-- Information follows --

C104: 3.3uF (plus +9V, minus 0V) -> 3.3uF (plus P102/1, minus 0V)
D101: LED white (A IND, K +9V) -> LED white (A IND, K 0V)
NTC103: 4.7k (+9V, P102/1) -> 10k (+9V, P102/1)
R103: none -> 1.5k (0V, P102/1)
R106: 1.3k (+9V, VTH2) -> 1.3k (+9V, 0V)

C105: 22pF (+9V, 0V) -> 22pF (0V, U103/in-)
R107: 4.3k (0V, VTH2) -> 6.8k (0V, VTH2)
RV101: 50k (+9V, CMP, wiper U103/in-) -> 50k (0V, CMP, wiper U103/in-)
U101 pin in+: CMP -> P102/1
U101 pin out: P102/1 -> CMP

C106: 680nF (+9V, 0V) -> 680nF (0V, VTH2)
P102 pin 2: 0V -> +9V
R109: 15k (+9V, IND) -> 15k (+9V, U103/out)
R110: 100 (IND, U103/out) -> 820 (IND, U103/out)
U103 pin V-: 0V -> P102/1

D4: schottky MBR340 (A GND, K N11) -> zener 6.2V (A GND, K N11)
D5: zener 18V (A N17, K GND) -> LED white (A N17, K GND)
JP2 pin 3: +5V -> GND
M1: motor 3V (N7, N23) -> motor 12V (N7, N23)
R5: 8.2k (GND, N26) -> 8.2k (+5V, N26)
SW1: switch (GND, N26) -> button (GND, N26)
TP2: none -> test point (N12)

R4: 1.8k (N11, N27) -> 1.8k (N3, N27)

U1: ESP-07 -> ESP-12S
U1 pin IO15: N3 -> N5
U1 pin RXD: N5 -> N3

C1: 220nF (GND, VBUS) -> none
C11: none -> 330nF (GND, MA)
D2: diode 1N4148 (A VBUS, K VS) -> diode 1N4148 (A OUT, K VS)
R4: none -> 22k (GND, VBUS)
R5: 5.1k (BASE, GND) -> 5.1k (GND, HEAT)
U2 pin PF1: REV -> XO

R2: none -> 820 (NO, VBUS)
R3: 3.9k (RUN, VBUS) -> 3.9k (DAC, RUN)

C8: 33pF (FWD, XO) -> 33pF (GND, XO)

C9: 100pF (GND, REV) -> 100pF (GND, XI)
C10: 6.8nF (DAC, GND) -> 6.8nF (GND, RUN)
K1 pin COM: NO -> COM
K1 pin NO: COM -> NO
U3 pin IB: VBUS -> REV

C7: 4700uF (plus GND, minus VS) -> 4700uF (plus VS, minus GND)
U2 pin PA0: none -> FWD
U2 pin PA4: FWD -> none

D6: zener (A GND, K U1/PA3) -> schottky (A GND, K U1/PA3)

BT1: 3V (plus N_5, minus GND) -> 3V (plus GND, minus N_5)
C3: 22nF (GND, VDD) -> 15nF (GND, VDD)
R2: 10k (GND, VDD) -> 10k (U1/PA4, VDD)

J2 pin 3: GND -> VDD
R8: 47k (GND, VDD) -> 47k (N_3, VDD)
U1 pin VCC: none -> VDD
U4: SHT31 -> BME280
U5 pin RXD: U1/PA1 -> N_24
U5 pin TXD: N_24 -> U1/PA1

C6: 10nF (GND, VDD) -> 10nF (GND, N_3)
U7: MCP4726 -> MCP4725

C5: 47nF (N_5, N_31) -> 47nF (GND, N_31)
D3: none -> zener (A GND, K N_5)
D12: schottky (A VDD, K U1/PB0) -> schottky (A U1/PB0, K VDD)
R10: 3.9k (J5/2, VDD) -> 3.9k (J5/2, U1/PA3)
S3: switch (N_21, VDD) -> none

-- Information concluded --

All the lines above must be output exactly, with none omitted.

C104: 3.3uF (plus +9V, minus 0V) -> 3.3uF (plus P102/1, minus 0V)
D101: LED white (A IND, K +9V) -> LED white (A IND, K 0V)
NTC103: 4.7k (+9V, P102/1) -> 10k (+9V, P102/1)
R103: none -> 1.5k (0V, P102/1)
R106: 1.3k (+9V, VTH2) -> 1.3k (+9V, 0V)

C105: 22pF (+9V, 0V) -> 22pF (0V, U103/in-)
R107: 4.3k (0V, VTH2) -> 6.8k (0V, VTH2)
RV101: 50k (+9V, CMP, wiper U103/in-) -> 50k (0V, CMP, wiper U103/in-)
U101 pin in+: CMP -> P102/1
U101 pin out: P102/1 -> CMP

C106: 680nF (+9V, 0V) -> 680nF (0V, VTH2)
P102 pin 2: 0V -> +9V
R109: 15k (+9V, IND) -> 15k (+9V, U103/out)
R110: 100 (IND, U103/out) -> 820 (IND, U103/out)
U103 pin V-: 0V -> P102/1

D4: schottky MBR340 (A GND, K N11) -> zener 6.2V (A GND, K N11)
D5: zener 18V (A N17, K GND) -> LED white (A N17, K GND)
JP2 pin 3: +5V -> GND
M1: motor 3V (N7, N23) -> motor 12V (N7, N23)
R5: 8.2k (GND, N26) -> 8.2k (+5V, N26)
SW1: switch (GND, N26) -> button (GND, N26)
TP2: none -> test point (N12)

R4: 1.8k (N11, N27) -> 1.8k (N3, N27)

U1: ESP-07 -> ESP-12S
U1 pin IO15: N3 -> N5
U1 pin RXD: N5 -> N3

C1: 220nF (GND, VBUS) -> none
C11: none -> 330nF (GND, MA)
D2: diode 1N4148 (A VBUS, K VS) -> diode 1N4148 (A OUT, K VS)
R4: none -> 22k (GND, VBUS)
R5: 5.1k (BASE, GND) -> 5.1k (GND, HEAT)
U2 pin PF1: REV -> XO

R2: none -> 820 (NO, VBUS)
R3: 3.9k (RUN, VBUS) -> 3.9k (DAC, RUN)

C8: 33pF (FWD, XO) -> 33pF (GND, XO)

C9: 100pF (GND, REV) -> 100pF (GND, XI)
C10: 6.8nF (DAC, GND) -> 6.8nF (GND, RUN)
K1 pin COM: NO -> COM
K1 pin NO: COM -> NO
U3 pin IB: VBUS -> REV

C7: 4700uF (plus GND, minus VS) -> 4700uF (plus VS, minus GND)
U2 pin PA0: none -> FWD
U2 pin PA4: FWD -> none

D6: zener (A GND, K U1/PA3) -> schottky (A GND, K U1/PA3)

BT1: 3V (plus N_5, minus GND) -> 3V (plus GND, minus N_5)
C3: 22nF (GND, VDD) -> 15nF (GND, VDD)
R2: 10k (GND, VDD) -> 10k (U1/PA4, VDD)

J2 pin 3: GND -> VDD
R8: 47k (GND, VDD) -> 47k (N_3, VDD)
U1 pin VCC: none -> VDD
U4: SHT31 -> BME280
U5 pin RXD: U1/PA1 -> N_24
U5 pin TXD: N_24 -> U1/PA1

C6: 10nF (GND, VDD) -> 10nF (GND, N_3)
U7: MCP4726 -> MCP4725

C5: 47nF (N_5, N_31) -> 47nF (GND, N_31)
D3: none -> zener (A GND, K N_5)
D12: schottky (A VDD, K U1/PB0) -> schottky (A U1/PB0, K VDD)
R10: 3.9k (J5/2, VDD) -> 3.9k (J5/2, U1/PA3)
S3: switch (N_21, VDD) -> none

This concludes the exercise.